**Exercise directions**
Look through the records below and collect all lines that hold the string "cone".

**Data for analysis**

※ ※ ※

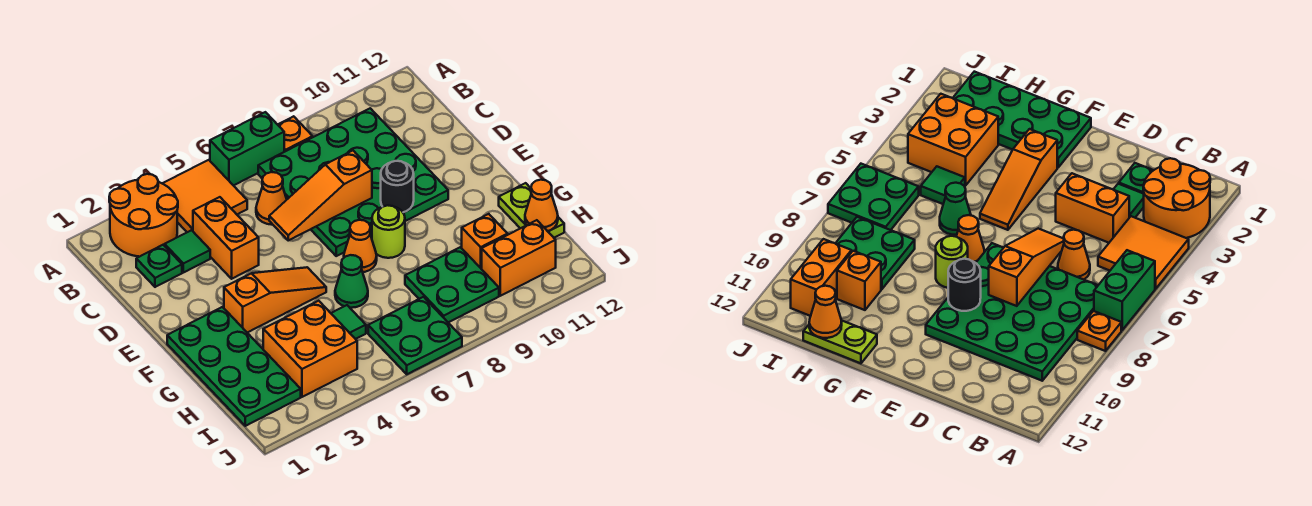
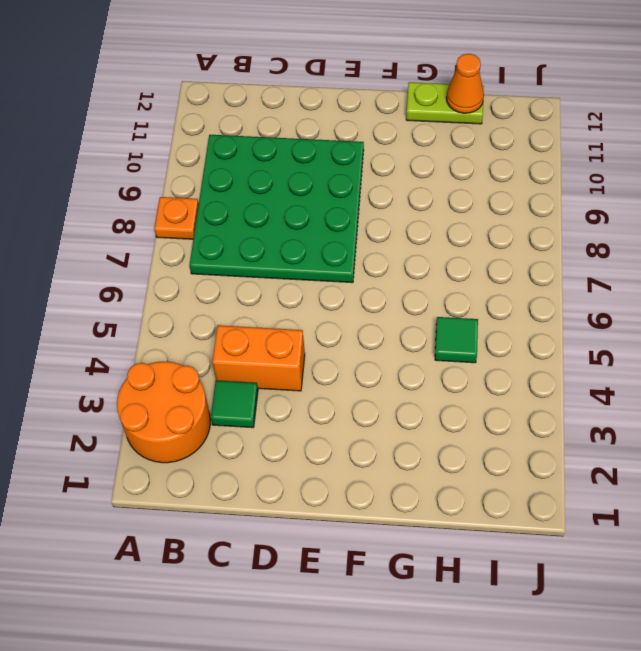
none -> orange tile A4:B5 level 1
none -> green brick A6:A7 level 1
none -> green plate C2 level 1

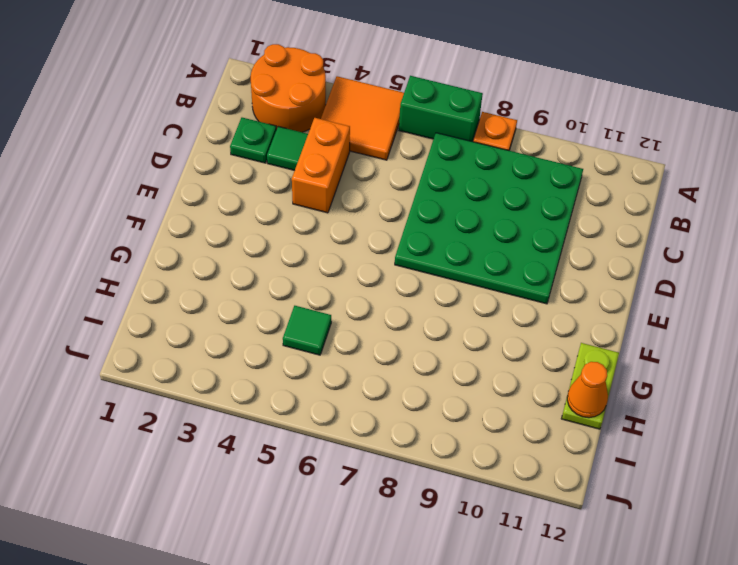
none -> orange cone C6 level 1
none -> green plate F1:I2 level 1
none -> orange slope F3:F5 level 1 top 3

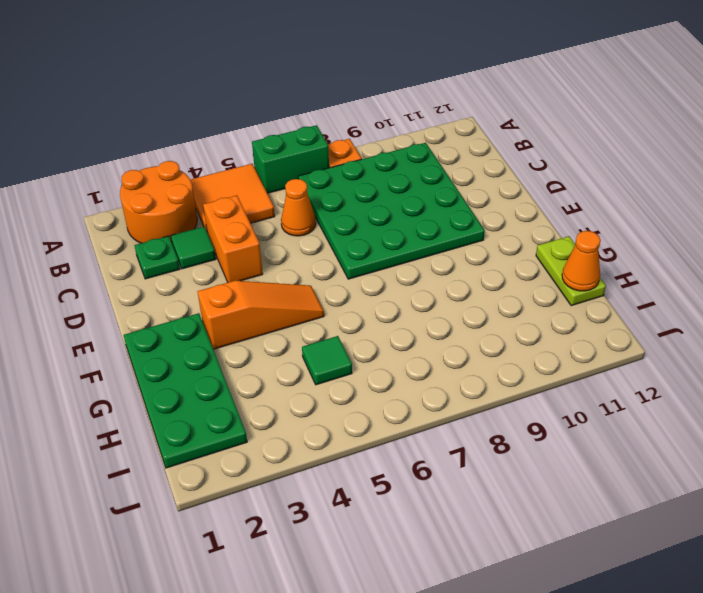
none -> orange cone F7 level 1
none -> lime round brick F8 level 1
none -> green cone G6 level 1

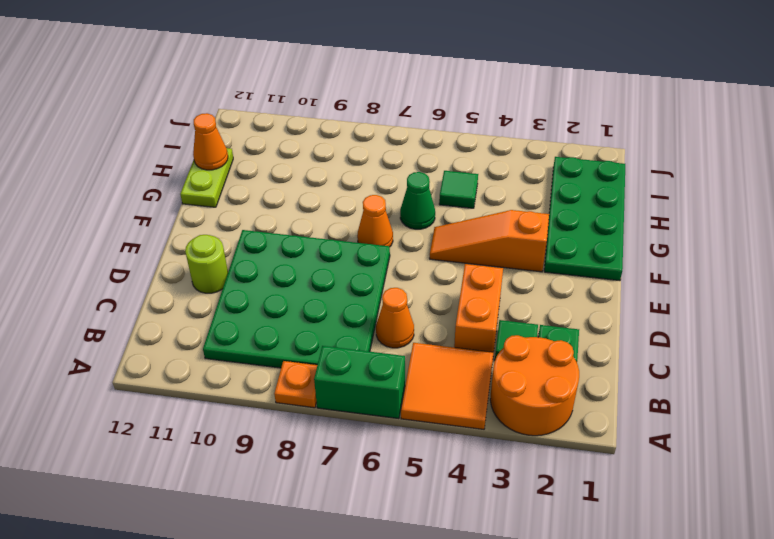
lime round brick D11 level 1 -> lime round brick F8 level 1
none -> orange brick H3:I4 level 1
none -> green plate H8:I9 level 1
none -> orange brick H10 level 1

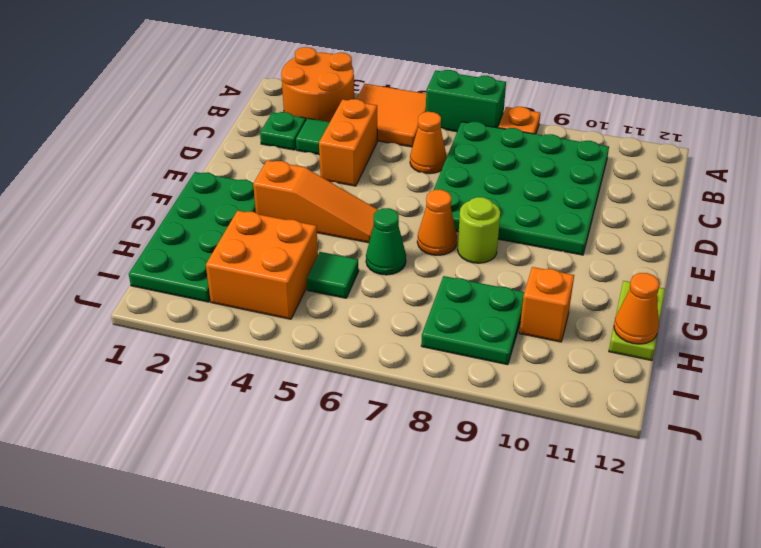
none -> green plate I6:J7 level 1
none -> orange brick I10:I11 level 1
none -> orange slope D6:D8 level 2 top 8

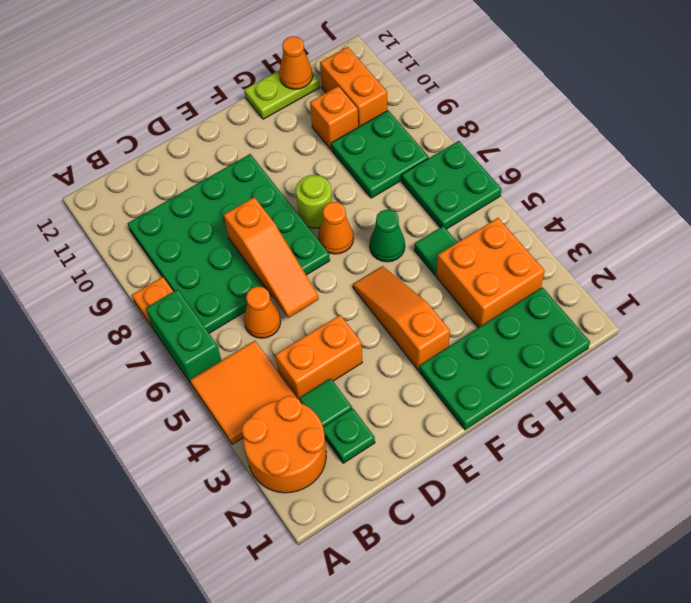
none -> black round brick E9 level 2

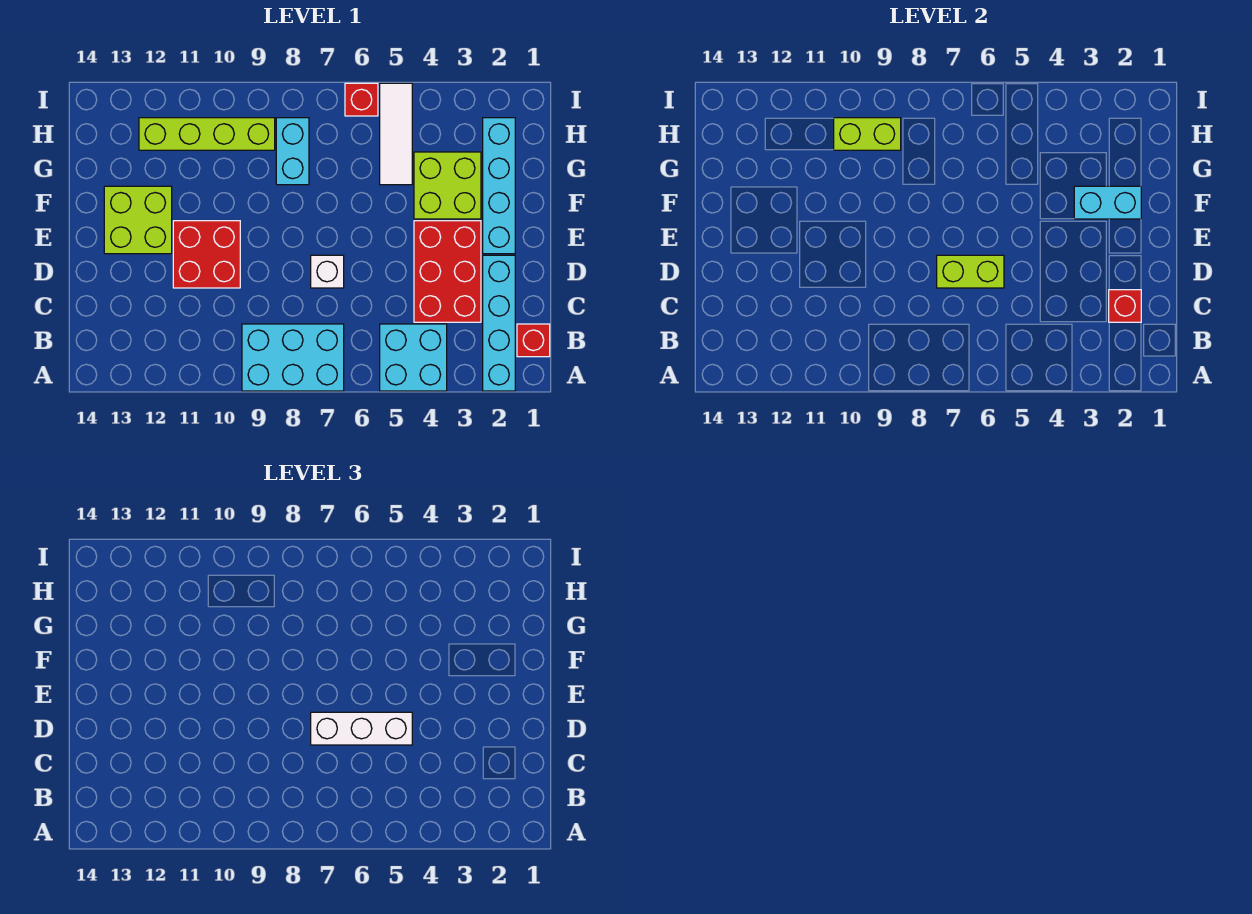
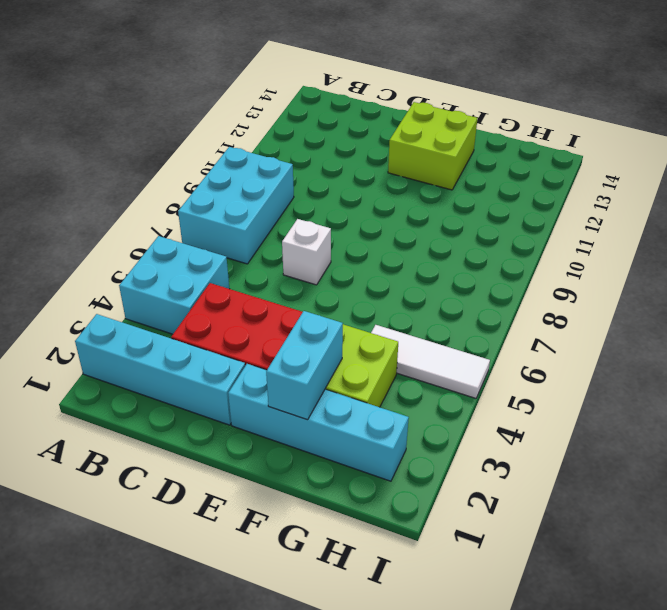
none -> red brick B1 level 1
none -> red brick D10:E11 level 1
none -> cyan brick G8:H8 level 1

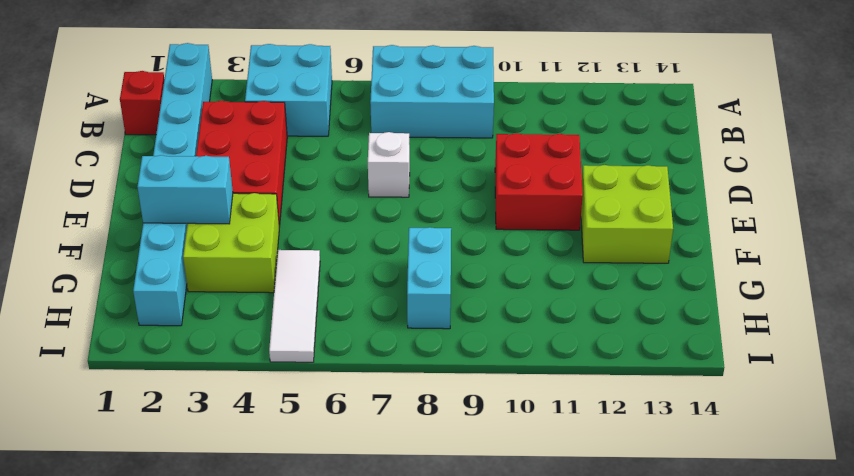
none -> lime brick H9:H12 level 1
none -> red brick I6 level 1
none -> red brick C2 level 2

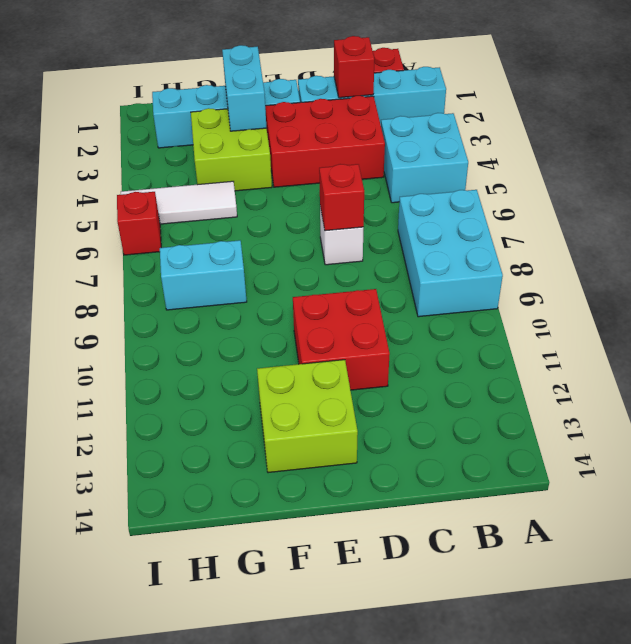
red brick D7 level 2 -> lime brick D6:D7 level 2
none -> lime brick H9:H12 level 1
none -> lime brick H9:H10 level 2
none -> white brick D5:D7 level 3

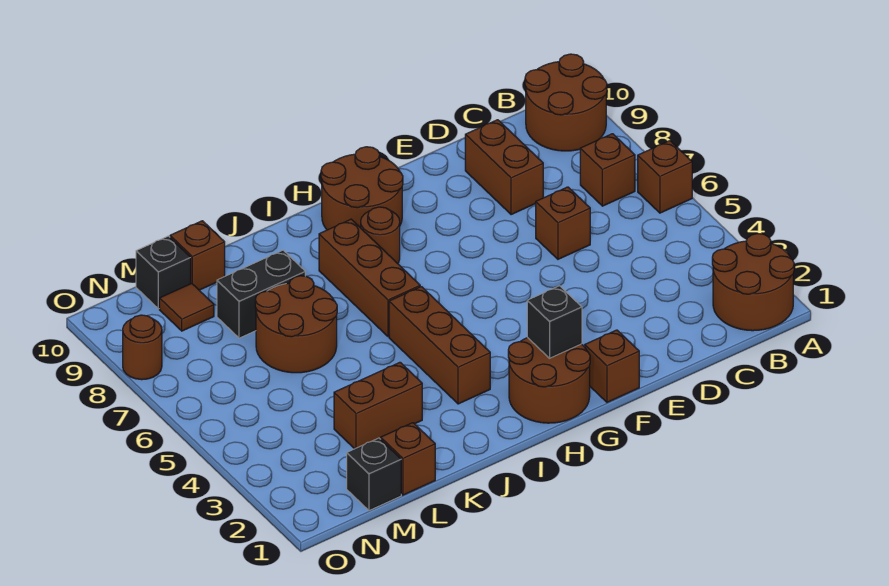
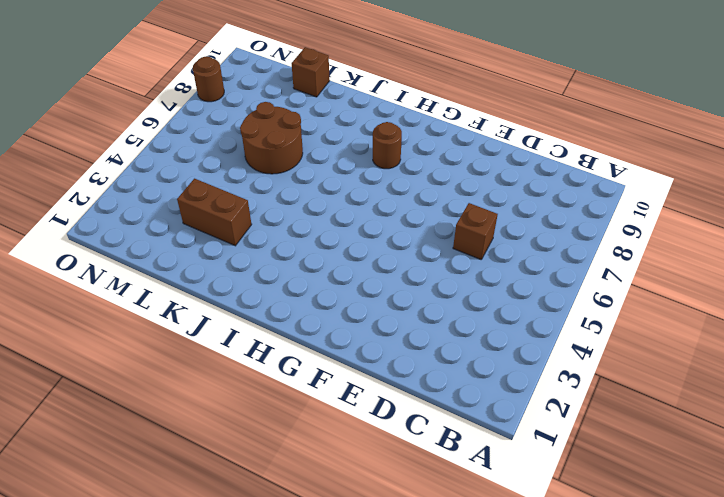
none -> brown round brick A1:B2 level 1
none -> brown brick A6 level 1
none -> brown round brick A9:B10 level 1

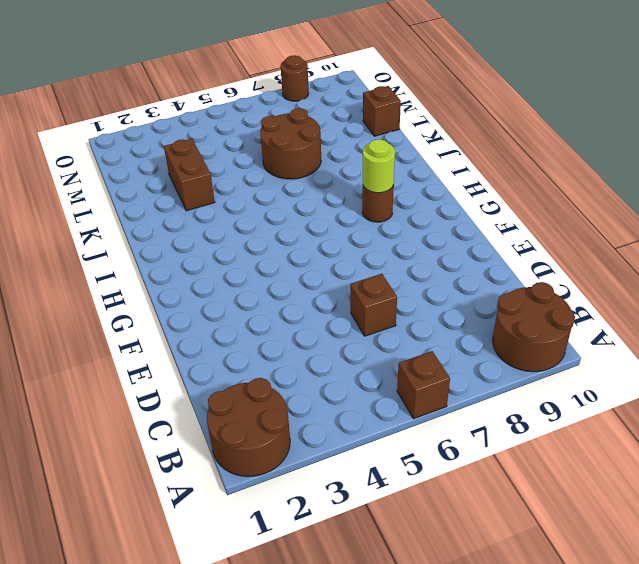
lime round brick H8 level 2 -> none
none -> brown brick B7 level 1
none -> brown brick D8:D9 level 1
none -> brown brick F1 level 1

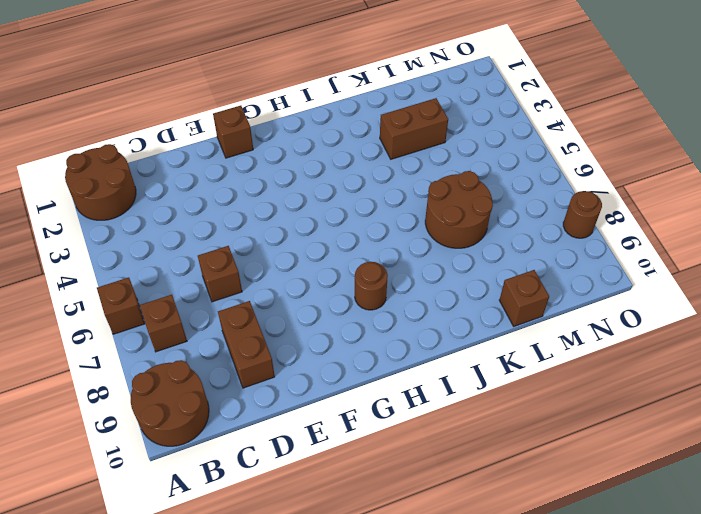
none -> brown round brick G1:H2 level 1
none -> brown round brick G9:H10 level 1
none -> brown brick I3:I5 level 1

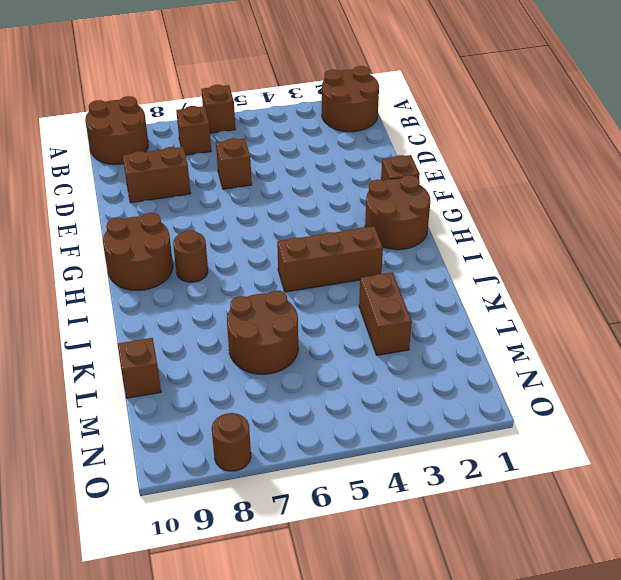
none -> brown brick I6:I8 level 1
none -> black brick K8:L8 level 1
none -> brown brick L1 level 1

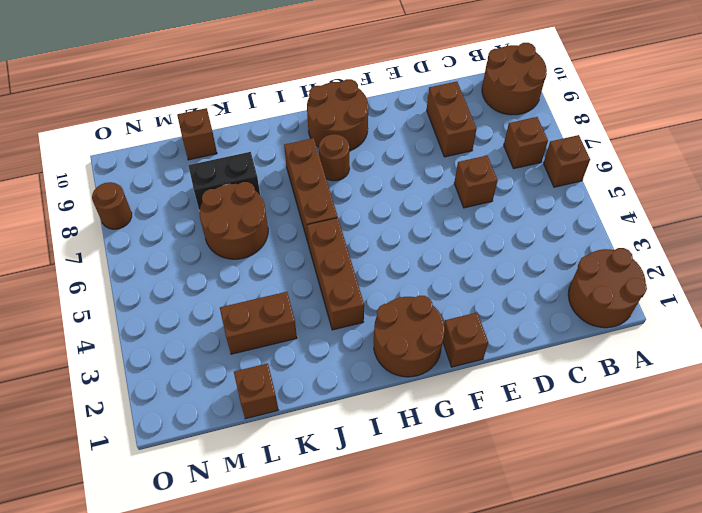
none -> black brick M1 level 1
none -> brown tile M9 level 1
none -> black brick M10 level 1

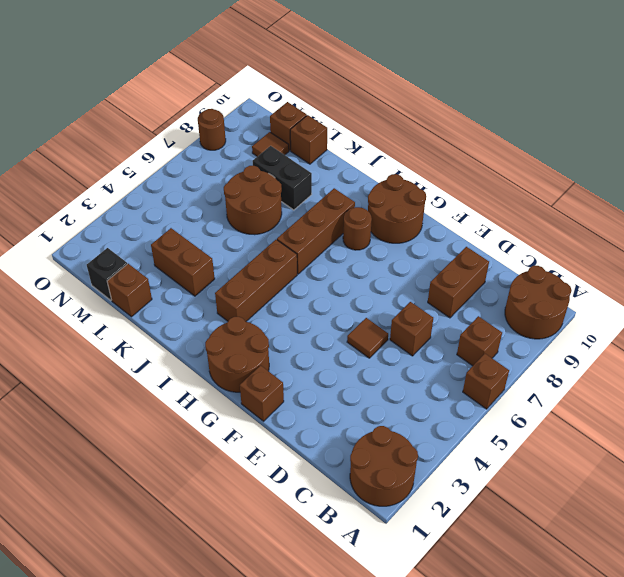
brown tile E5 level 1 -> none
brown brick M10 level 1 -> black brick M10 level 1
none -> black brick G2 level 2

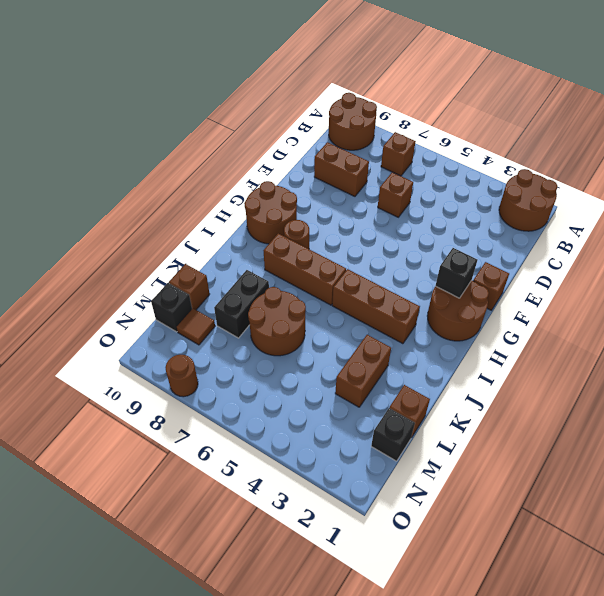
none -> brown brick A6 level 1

※ ※ ※

**Solution to the exercise**
none -> orange cone C6 level 1
none -> orange cone F7 level 1
none -> green cone G6 level 1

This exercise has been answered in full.